- _Requirement_
Could you find each line of the data below that contains the word "hammer" and copy those lines?

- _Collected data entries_
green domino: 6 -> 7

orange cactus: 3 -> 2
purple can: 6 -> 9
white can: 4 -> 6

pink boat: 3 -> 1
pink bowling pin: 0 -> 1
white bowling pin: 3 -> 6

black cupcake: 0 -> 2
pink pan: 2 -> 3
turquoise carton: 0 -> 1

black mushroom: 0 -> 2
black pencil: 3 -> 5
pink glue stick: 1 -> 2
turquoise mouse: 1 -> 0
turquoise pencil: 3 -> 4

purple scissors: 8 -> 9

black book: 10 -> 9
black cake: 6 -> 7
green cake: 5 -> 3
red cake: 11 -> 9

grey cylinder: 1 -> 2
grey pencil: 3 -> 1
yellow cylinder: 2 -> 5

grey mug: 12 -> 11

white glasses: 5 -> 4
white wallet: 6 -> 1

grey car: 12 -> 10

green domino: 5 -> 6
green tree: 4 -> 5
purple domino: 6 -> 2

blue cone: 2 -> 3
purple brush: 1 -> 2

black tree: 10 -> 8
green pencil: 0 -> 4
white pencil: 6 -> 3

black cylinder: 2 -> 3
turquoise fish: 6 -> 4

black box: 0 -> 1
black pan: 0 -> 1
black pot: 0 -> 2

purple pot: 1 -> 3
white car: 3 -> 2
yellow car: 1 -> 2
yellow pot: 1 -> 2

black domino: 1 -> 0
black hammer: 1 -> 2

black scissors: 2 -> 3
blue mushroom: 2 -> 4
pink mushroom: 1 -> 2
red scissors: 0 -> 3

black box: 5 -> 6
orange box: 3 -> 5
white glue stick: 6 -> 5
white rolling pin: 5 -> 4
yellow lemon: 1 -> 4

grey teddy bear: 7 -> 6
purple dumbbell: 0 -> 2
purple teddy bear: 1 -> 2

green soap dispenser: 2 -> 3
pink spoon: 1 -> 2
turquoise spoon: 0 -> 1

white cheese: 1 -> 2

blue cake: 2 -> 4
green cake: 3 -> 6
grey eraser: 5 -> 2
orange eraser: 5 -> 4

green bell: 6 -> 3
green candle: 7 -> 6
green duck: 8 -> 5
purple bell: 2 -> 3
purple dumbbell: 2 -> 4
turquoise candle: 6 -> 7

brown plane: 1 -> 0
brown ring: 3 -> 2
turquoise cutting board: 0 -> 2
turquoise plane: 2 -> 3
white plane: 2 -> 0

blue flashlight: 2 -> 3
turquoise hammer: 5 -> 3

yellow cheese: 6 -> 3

- _Task response_
black hammer: 1 -> 2
turquoise hammer: 5 -> 3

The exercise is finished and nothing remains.